Change listing data
________________________
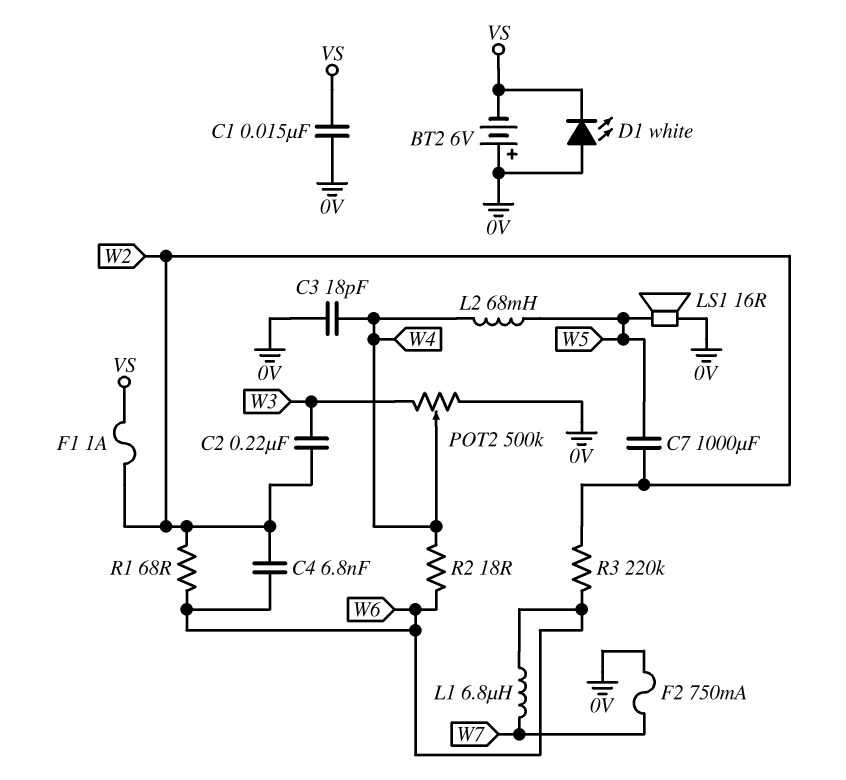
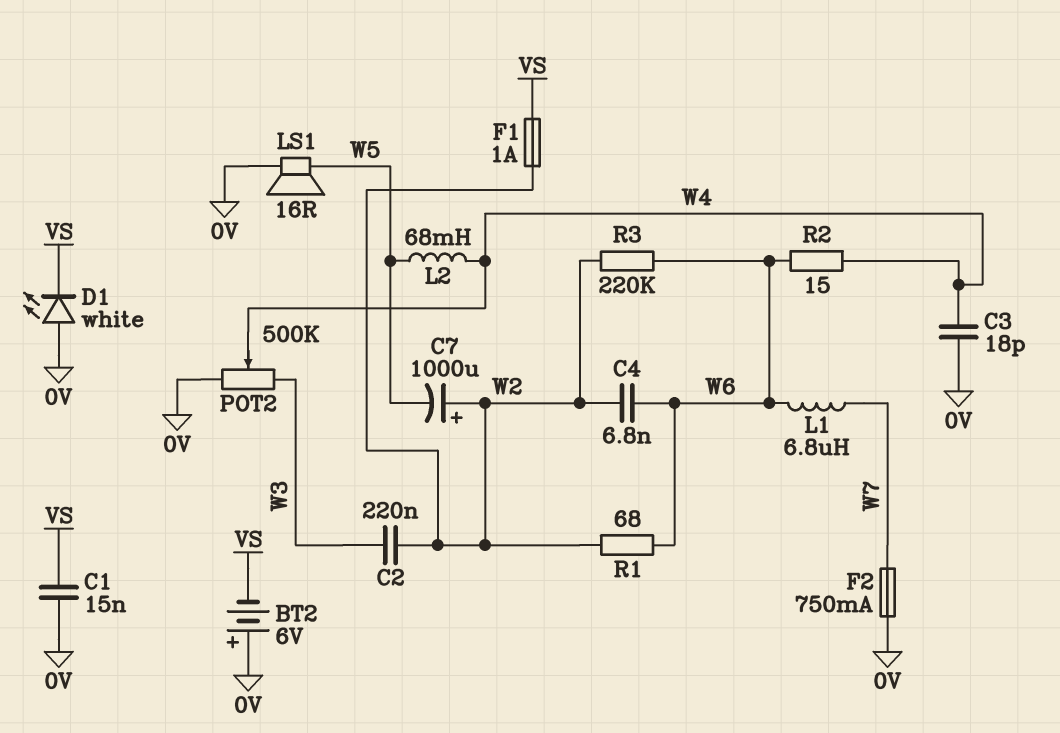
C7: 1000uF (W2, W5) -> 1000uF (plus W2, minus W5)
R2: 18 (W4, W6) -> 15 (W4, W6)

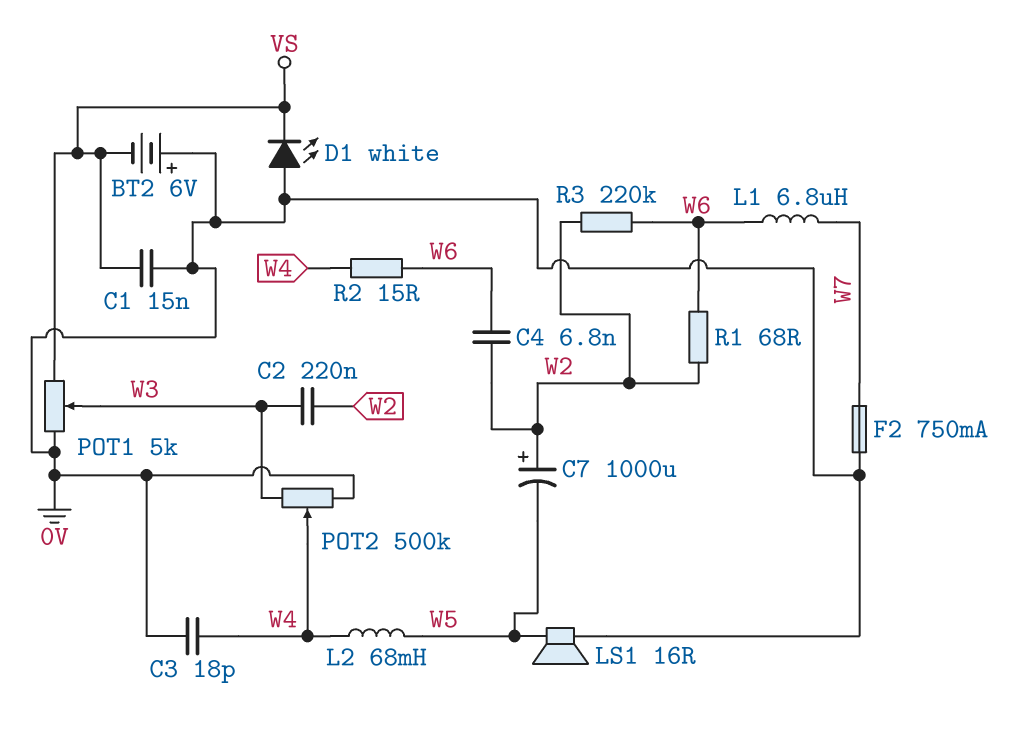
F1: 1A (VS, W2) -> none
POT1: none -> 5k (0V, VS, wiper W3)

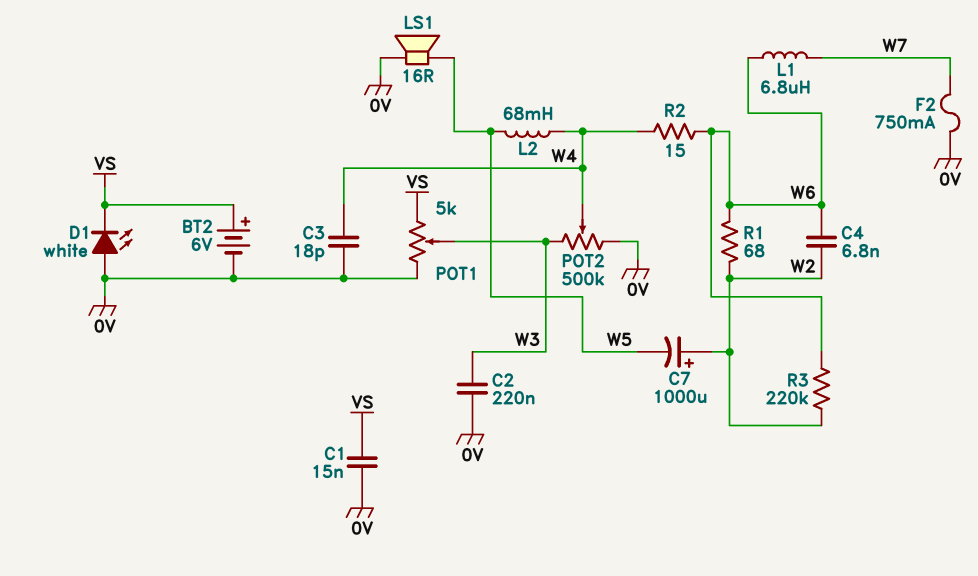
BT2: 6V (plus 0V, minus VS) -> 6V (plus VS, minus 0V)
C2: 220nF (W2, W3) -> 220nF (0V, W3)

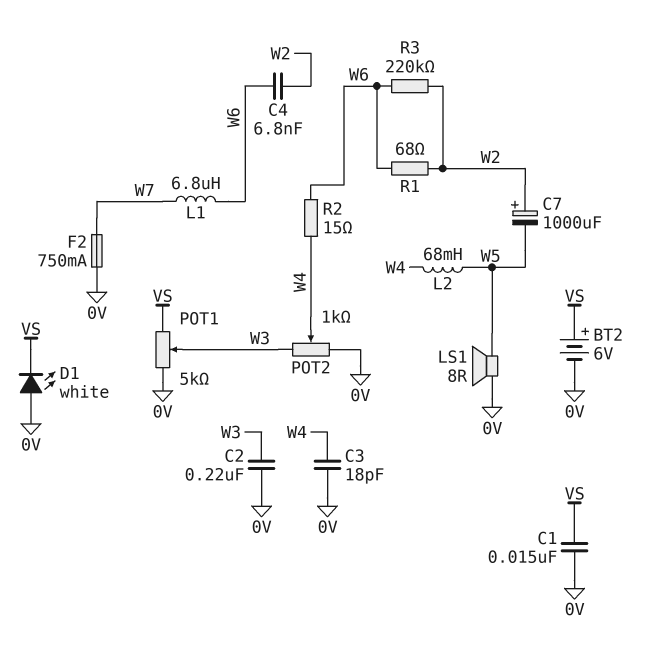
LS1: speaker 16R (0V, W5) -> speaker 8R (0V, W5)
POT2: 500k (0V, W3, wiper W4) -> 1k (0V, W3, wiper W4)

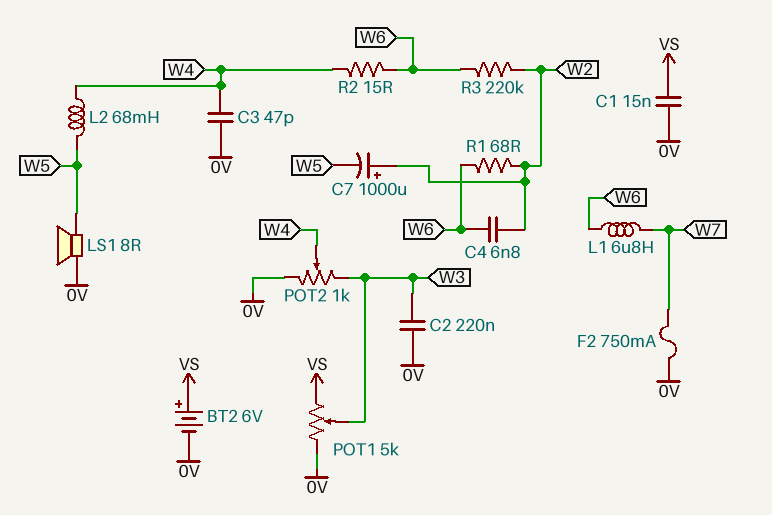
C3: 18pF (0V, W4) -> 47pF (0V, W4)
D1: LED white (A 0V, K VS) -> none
________________________
> EXERCISE AIM
Please reproduce the lines above from the one containing "C2: 220nF (W2, W3) -> 220nF (0V, W3)" through the final line, exactly and inclusively, leaving out each picture.

> OUTPUT BELOW
C2: 220nF (W2, W3) -> 220nF (0V, W3)

LS1: speaker 16R (0V, W5) -> speaker 8R (0V, W5)
POT2: 500k (0V, W3, wiper W4) -> 1k (0V, W3, wiper W4)

C3: 18pF (0V, W4) -> 47pF (0V, W4)
D1: LED white (A 0V, K VS) -> none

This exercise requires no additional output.